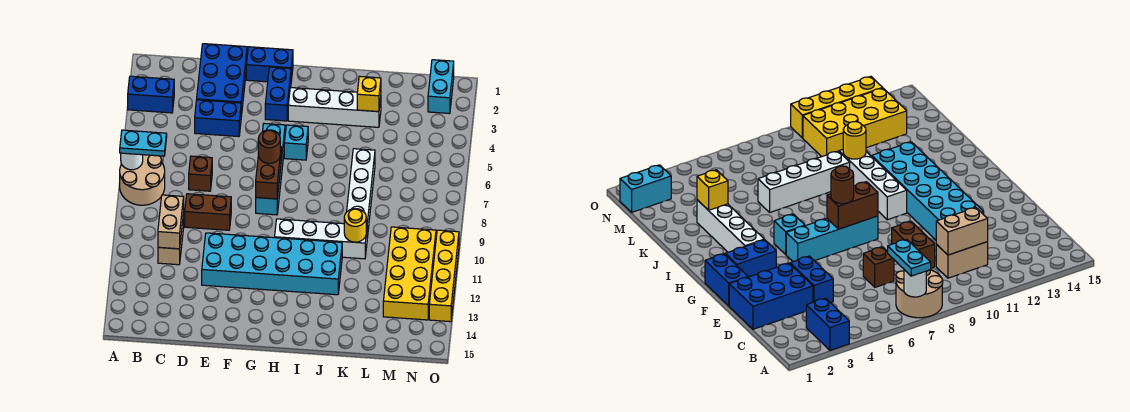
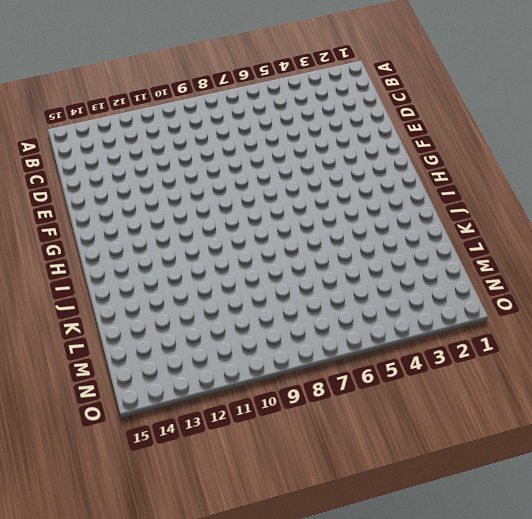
none -> blue brick A3:B3 level 1
none -> tan round brick A7:B8 level 1
none -> tan brick C10:C11 level 1

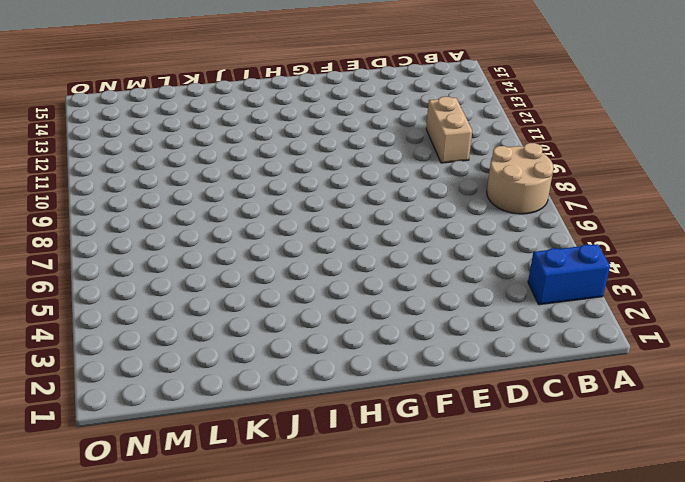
none -> blue brick D1:E3 level 1
none -> blue brick D4:E4 level 1
none -> brown brick D7 level 1

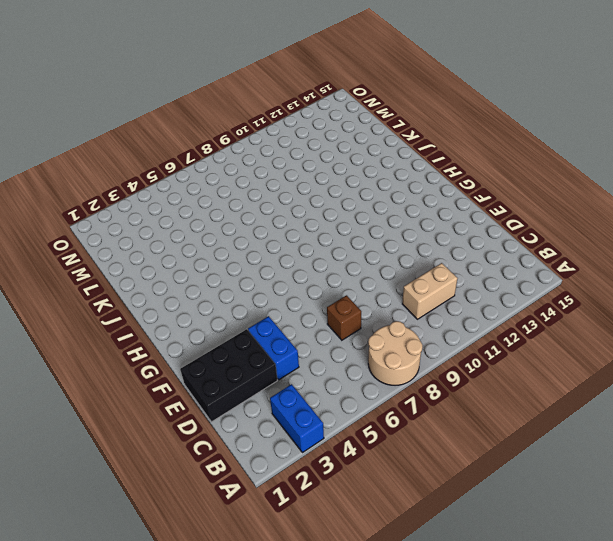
black brick D1:E3 level 1 -> blue brick D1:E3 level 1
none -> brown brick D9:E9 level 1
none -> cyan brick E11:J12 level 1
none -> blue brick F1:G1 level 1

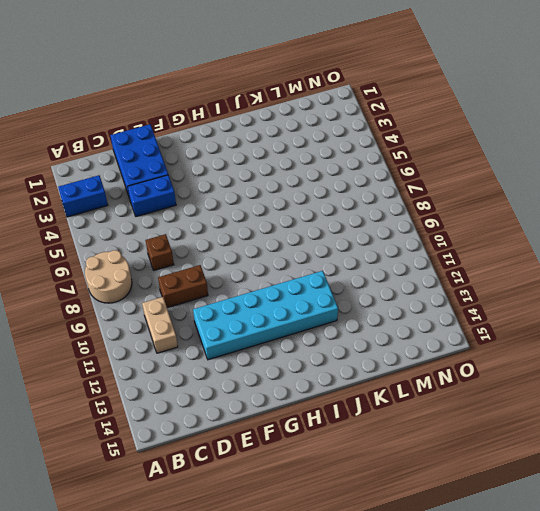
none -> blue brick F1:G1 level 1
none -> blue brick G2:G3 level 1
none -> cyan brick G5:G8 level 1

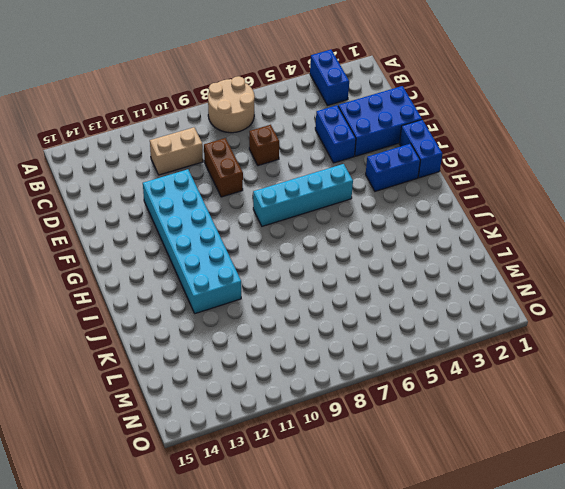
none -> white brick H3:K3 level 1
none -> cyan brick H5 level 1
none -> white brick H10:K10 level 1

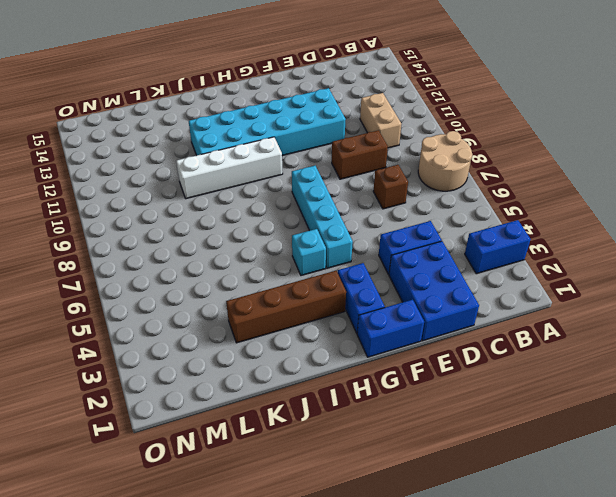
brown brick H3:K3 level 1 -> white brick H3:K3 level 1
none -> white brick K6:K9 level 1
none -> yellow brick M10:N13 level 1
none -> cyan brick N1:N2 level 1

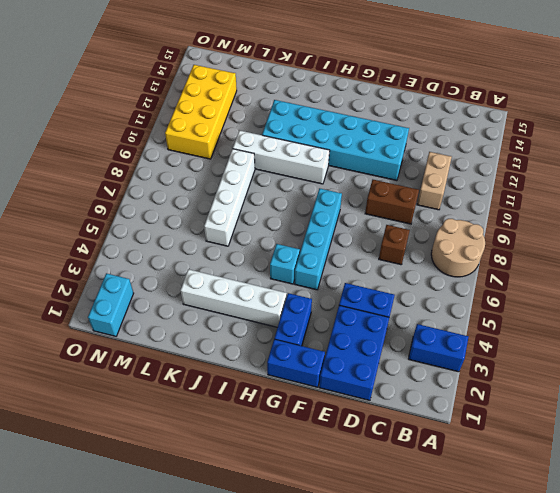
none -> yellow brick O10:O13 level 1
none -> white round brick A7 level 2
none -> tan brick C10:C11 level 2

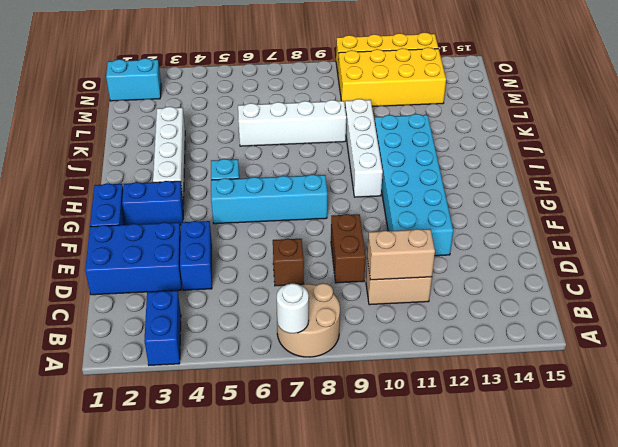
none -> brown brick G7:G8 level 2
none -> yellow brick K3 level 2
none -> yellow round brick K10 level 2

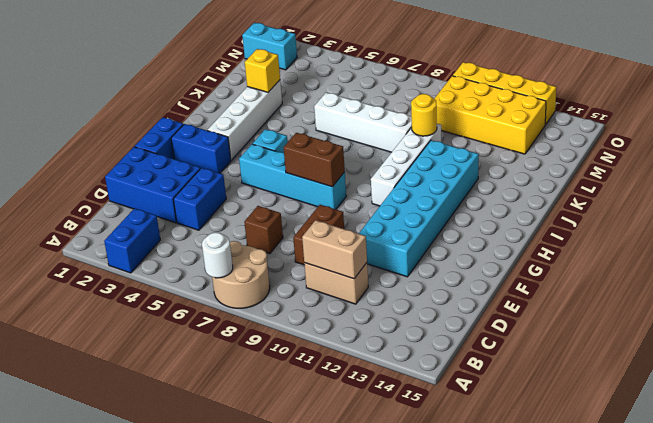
none -> cyan plate A7:B7 level 3
none -> brown round brick G7 level 3

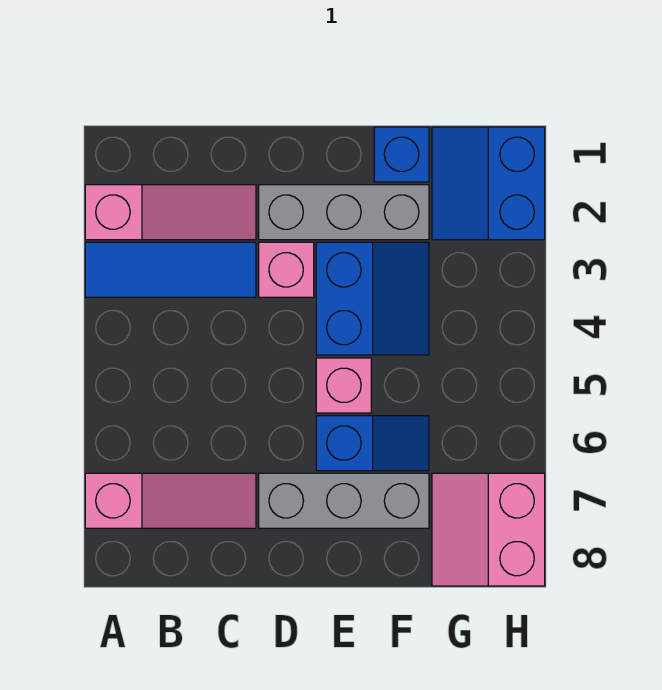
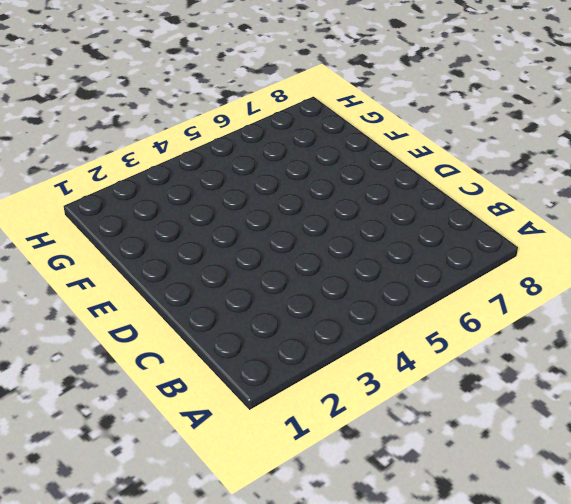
none -> pink slope A2:C2 level 1 top A
none -> blue tile A3:C3 level 1
none -> pink slope A7:C7 level 1 top A

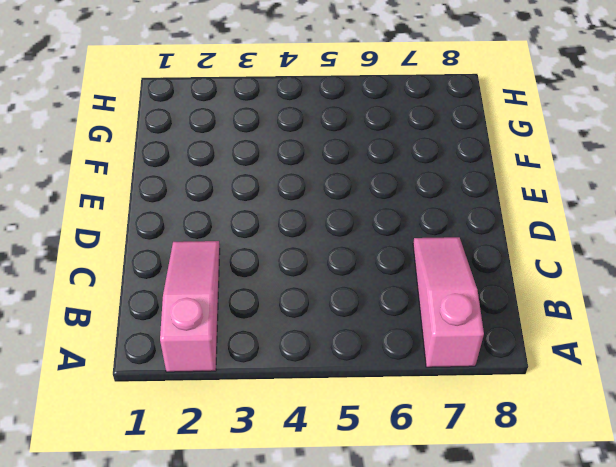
none -> blue tile A3:C3 level 1
none -> grey brick D2:F2 level 1
none -> pink brick D3 level 1

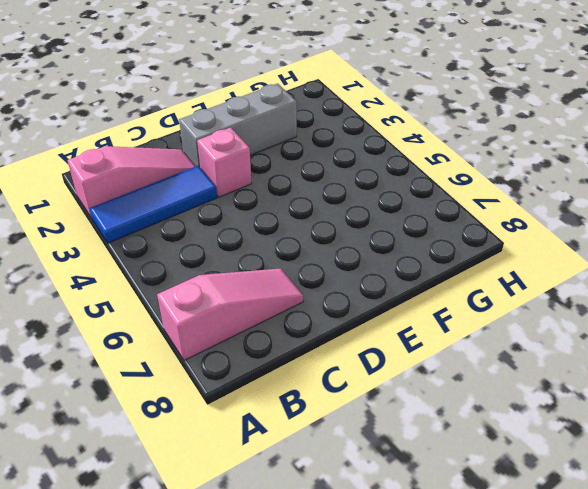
none -> grey brick D7:F7 level 1
none -> blue slope E3:F4 level 1 top E
none -> pink brick E5 level 1

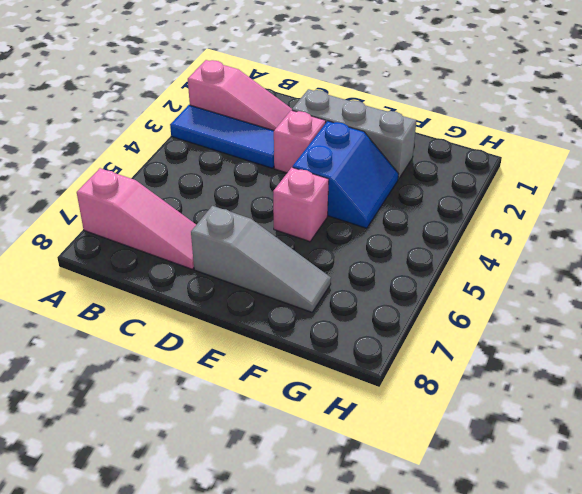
grey slope D7:F7 level 1 top D -> grey brick D7:F7 level 1
none -> blue slope E6:F6 level 1 top E
none -> blue brick F1 level 1
none -> blue slope G1:H2 level 1 top H

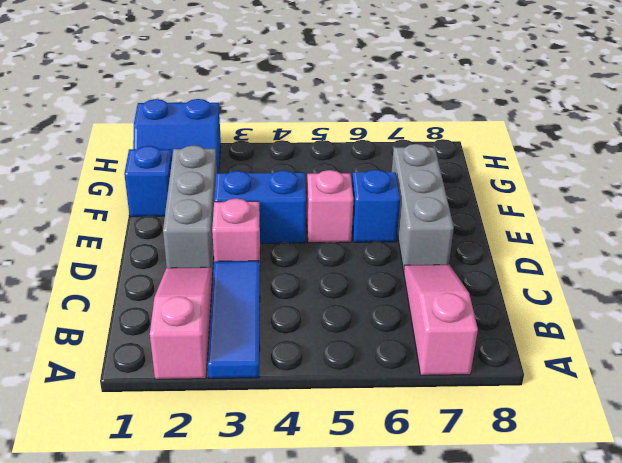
none -> pink slope G7:H8 level 1 top H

→ EXERCISE INSTRUCTIONS:
Your task is to retype, exactly and only, the lines from the line holding "none -> pink slope A7:C7 level 1 top A" through the final line of the data above, with both ends kept. Drop the pictures.

→ WORKED SOLUTION:
none -> pink slope A7:C7 level 1 top A

none -> blue tile A3:C3 level 1
none -> grey brick D2:F2 level 1
none -> pink brick D3 level 1

none -> grey brick D7:F7 level 1
none -> blue slope E3:F4 level 1 top E
none -> pink brick E5 level 1

grey slope D7:F7 level 1 top D -> grey brick D7:F7 level 1
none -> blue slope E6:F6 level 1 top E
none -> blue brick F1 level 1
none -> blue slope G1:H2 level 1 top H

none -> pink slope G7:H8 level 1 top H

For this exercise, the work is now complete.